Work task - Print the line containing "(665, 317) = (604, 145): black" and every line after it exactly as written, through the end of the records.

Records -
——————
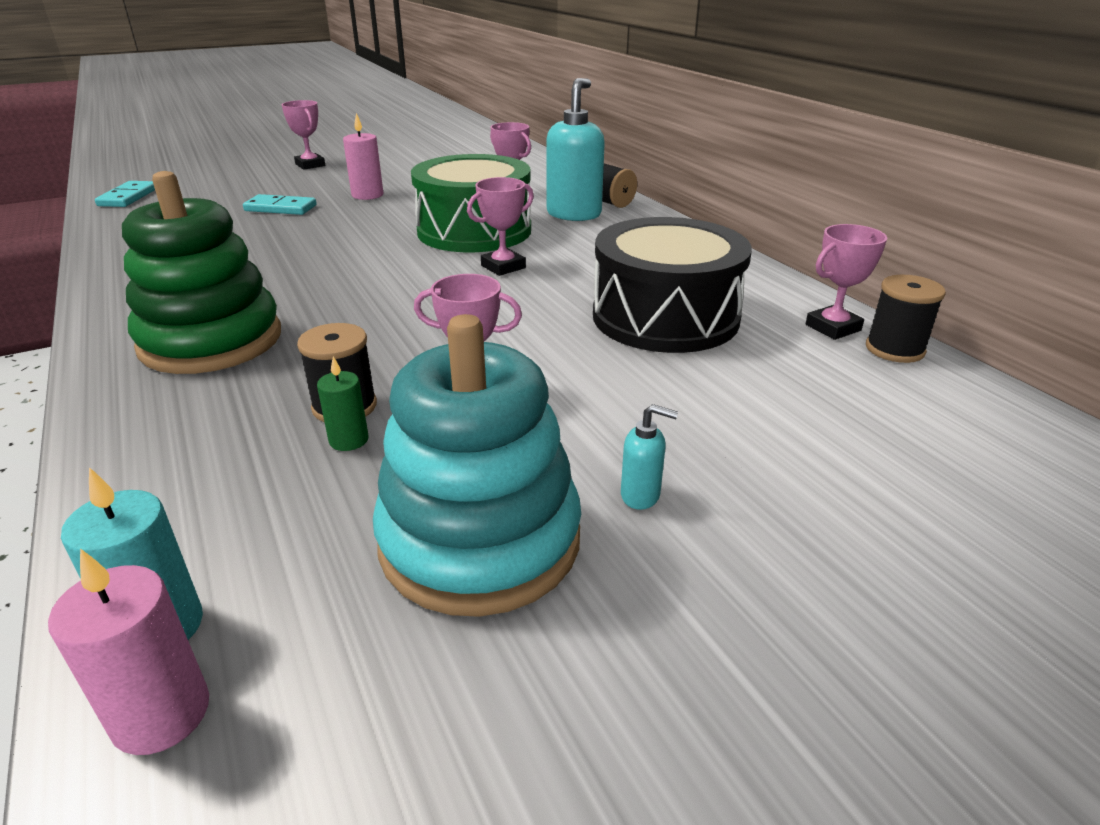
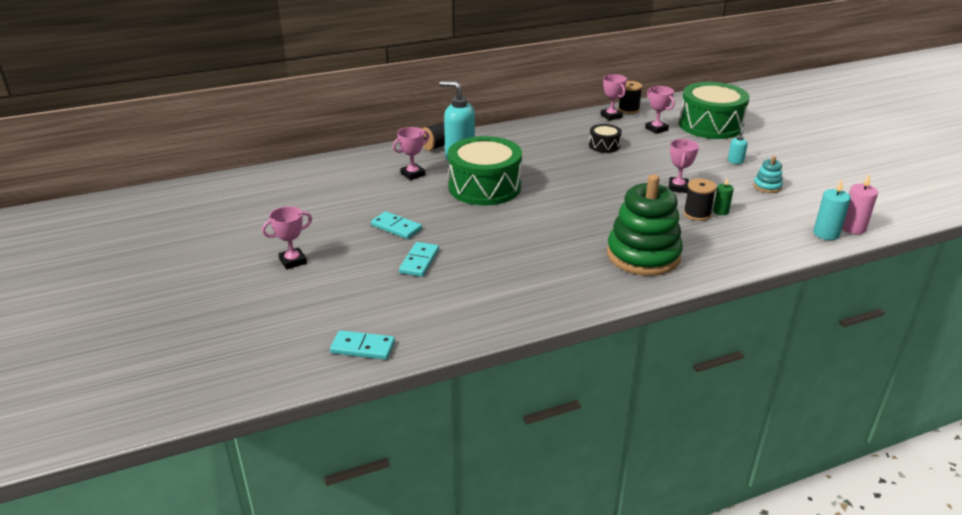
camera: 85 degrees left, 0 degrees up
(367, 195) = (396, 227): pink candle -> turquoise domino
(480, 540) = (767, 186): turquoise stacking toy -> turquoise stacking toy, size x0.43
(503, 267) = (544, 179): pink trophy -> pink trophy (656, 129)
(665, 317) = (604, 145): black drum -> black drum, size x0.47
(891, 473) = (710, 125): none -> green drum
——————
Written solution -
(665, 317) = (604, 145): black drum -> black drum, size x0.47
(891, 473) = (710, 125): none -> green drum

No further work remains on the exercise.